++++ EXTRACTED DATA ++++

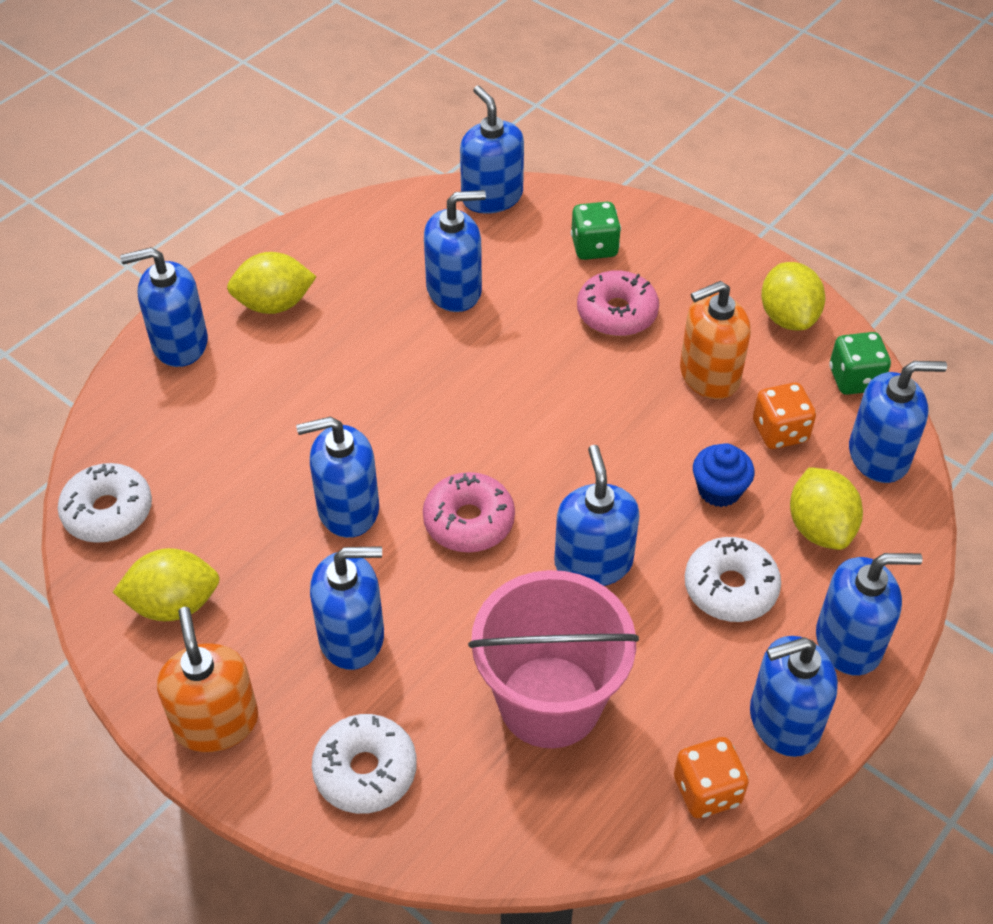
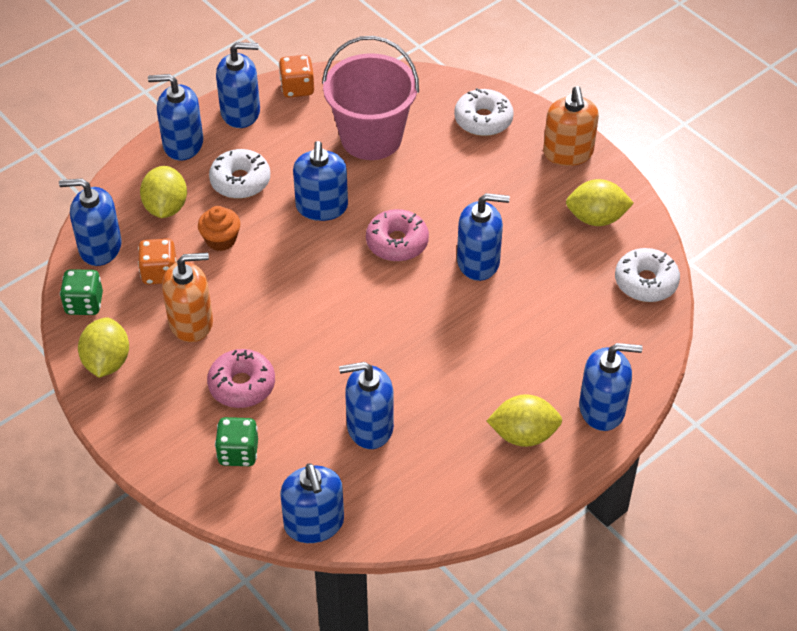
camera: 170 degrees left, 0 degrees up
blue soap dispenser [310,546,384,670] -> none
blue cupcake [693,443,755,507] -> orange cupcake [198,206,241,251]

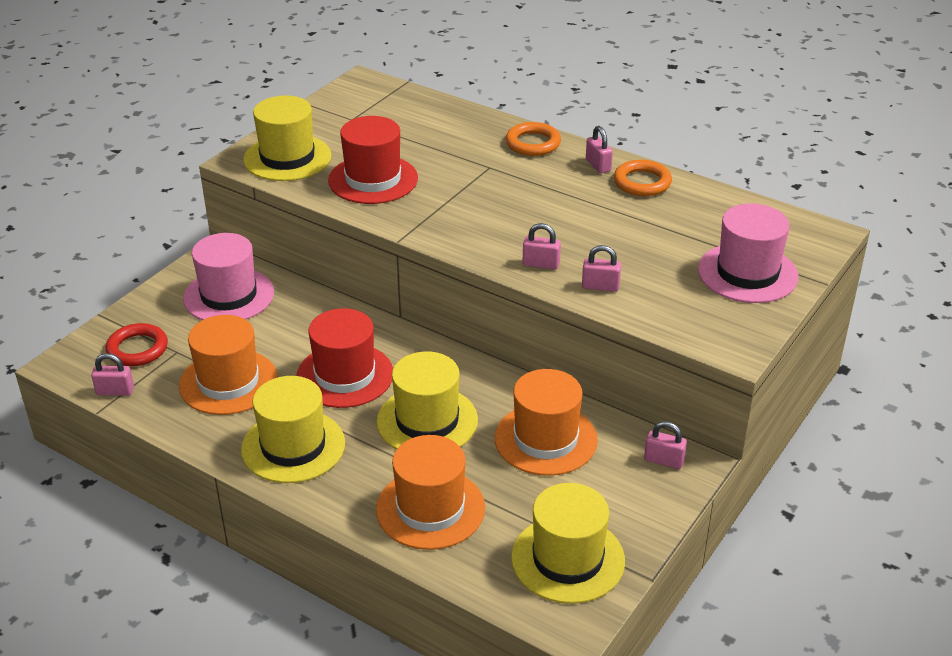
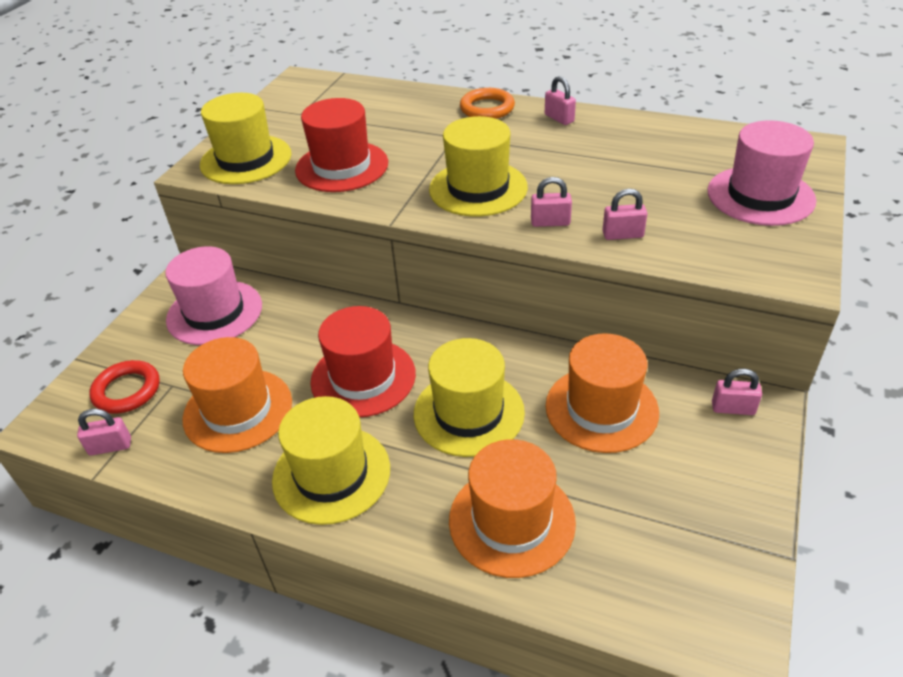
camera: 10 degrees left, 5 degrees up
yellow hat [511,483,625,604] -> yellow hat moved to [429,116,528,217]
orange ring [614,160,672,196] -> none

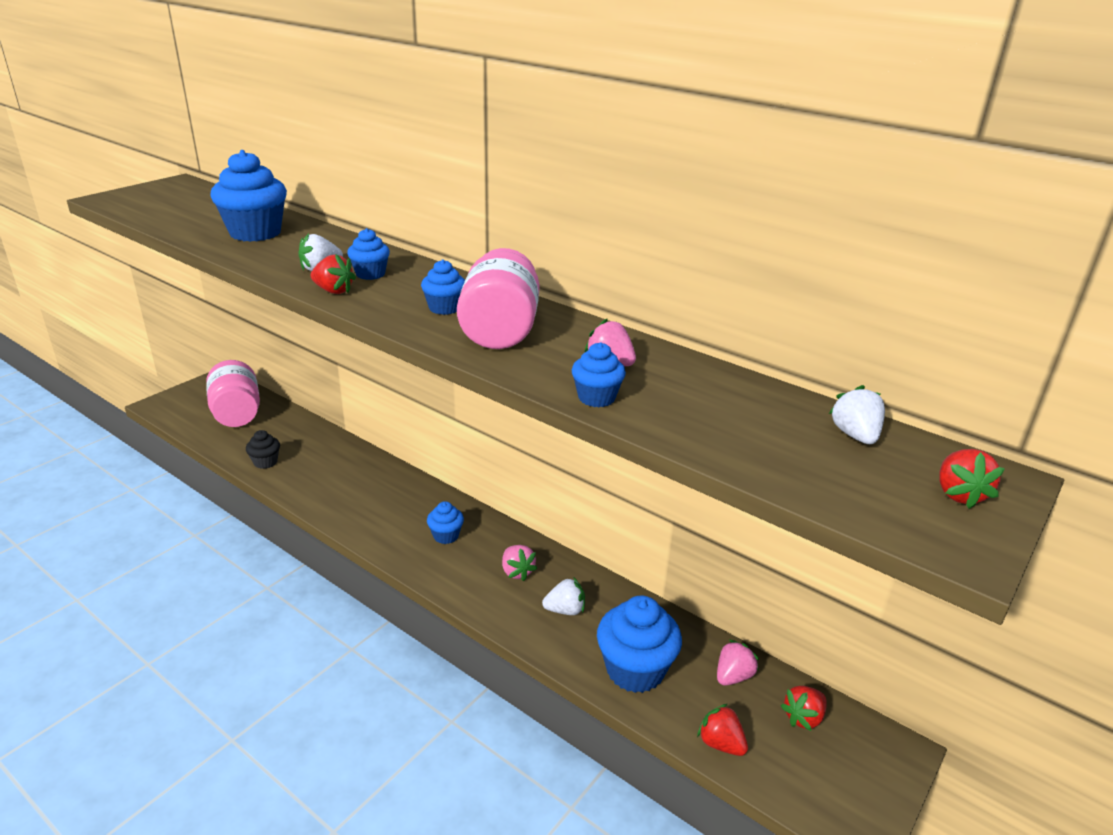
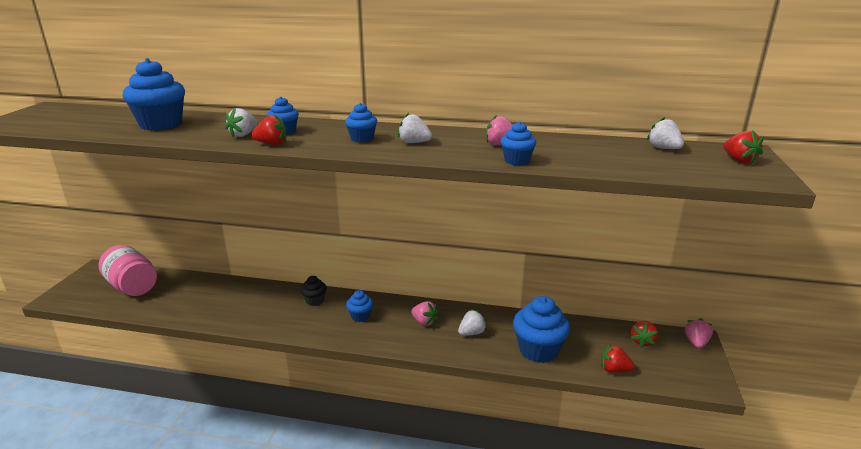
camera: 25 degrees left, 5 degrees down
black cupcake [246,430,280,469] -> black cupcake moved to [300,276,327,306]
pink jar [457,248,539,349] -> white strawberry [398,113,432,143]
pink strawberry [717,640,759,686] -> pink strawberry moved to [685,318,713,348]

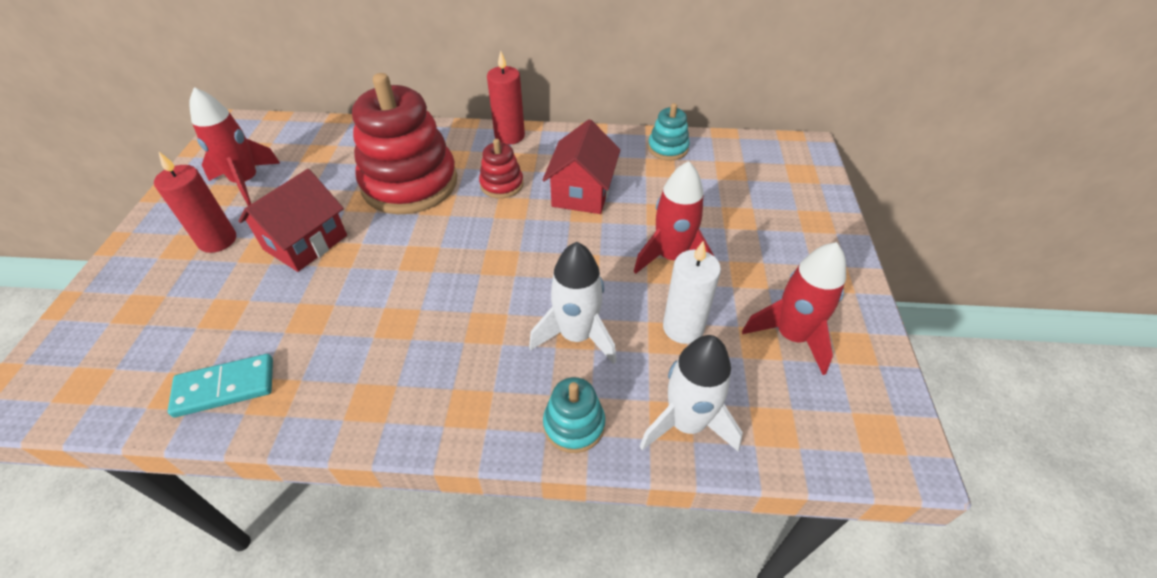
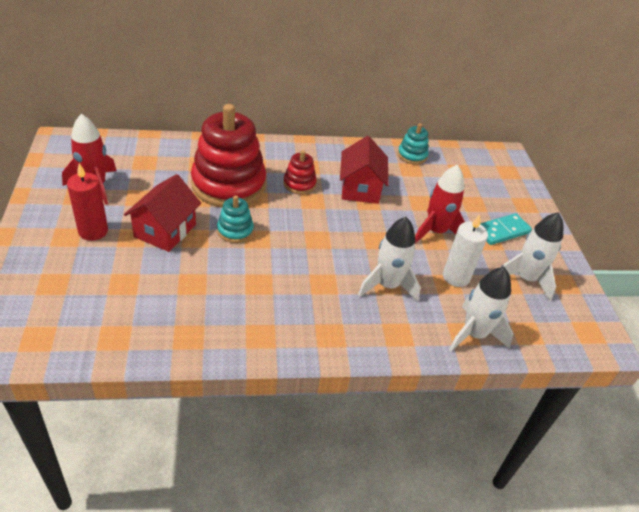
camera: 15 degrees left, 5 degrees down
turquoise domino [168,354,273,417] -> turquoise domino moved to [480,213,532,245]
red candle [487,51,525,145] -> none
turquoise stacking toy [543,377,605,453] -> turquoise stacking toy moved to [217,195,254,243]
red rocket [742,242,846,375] -> white rocket [501,212,563,301]

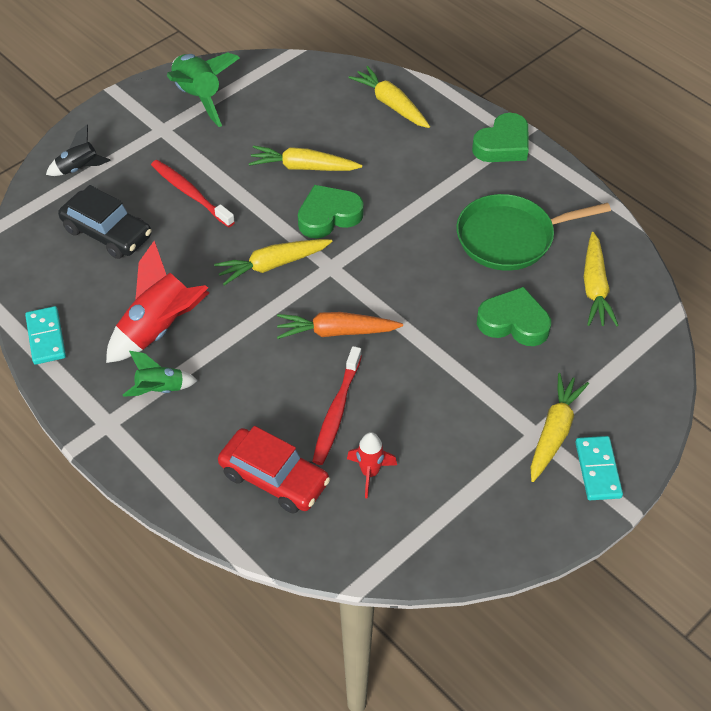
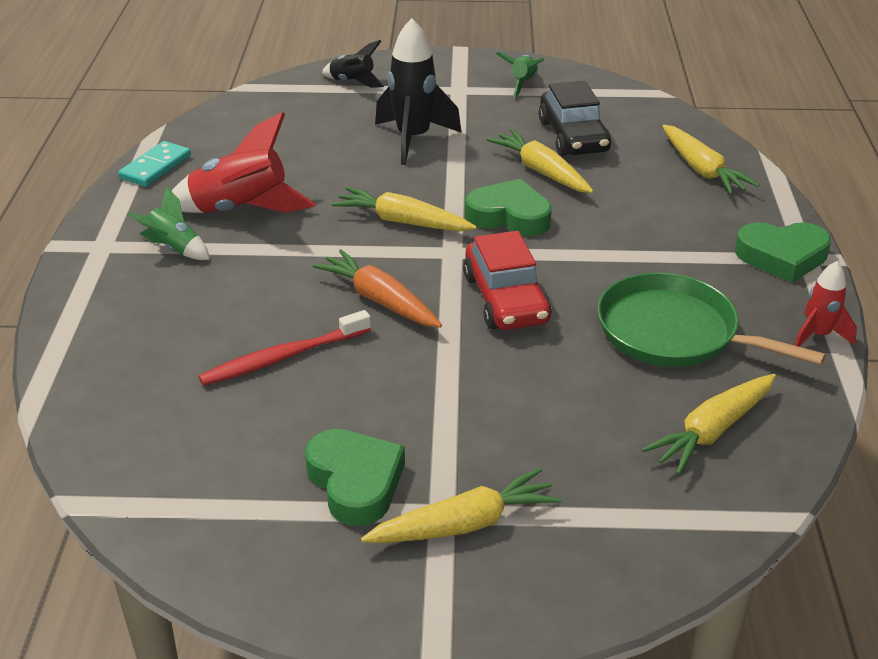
camera: 45 degrees right, 15 degrees down
black car [58,185,152,259] -> black car moved to [539,81,611,156]
red toothbrush [151,160,235,227] -> black rocket [375,18,462,165]
green rocket [167,52,240,127] -> green rocket [496,52,544,97], size x0.56
red car [218,426,330,514] -> red car moved to [463,231,552,330]
red rocket [347,432,397,498] -> red rocket moved to [794,261,857,347]
yellow carrot [348,66,430,128] -> yellow carrot turned 150 degrees clockwise [662,125,759,194]
green heart [477,287,551,346] -> green heart moved to [305,429,405,526]
turquoise domino [575,436,623,500] -> none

++++

__WORK TO COMPLETE__. From the first line of the entries above through the line with "camera: 25 degrees left, 5 degrees down", set down each line exactly and drop the pictures.

__TASK RESPONSE__.
camera: 170 degrees left, 0 degrees up
blue soap dispenser [310,546,384,670] -> none
blue cupcake [693,443,755,507] -> orange cupcake [198,206,241,251]

camera: 10 degrees left, 5 degrees up
yellow hat [511,483,625,604] -> yellow hat moved to [429,116,528,217]
orange ring [614,160,672,196] -> none

camera: 25 degrees left, 5 degrees down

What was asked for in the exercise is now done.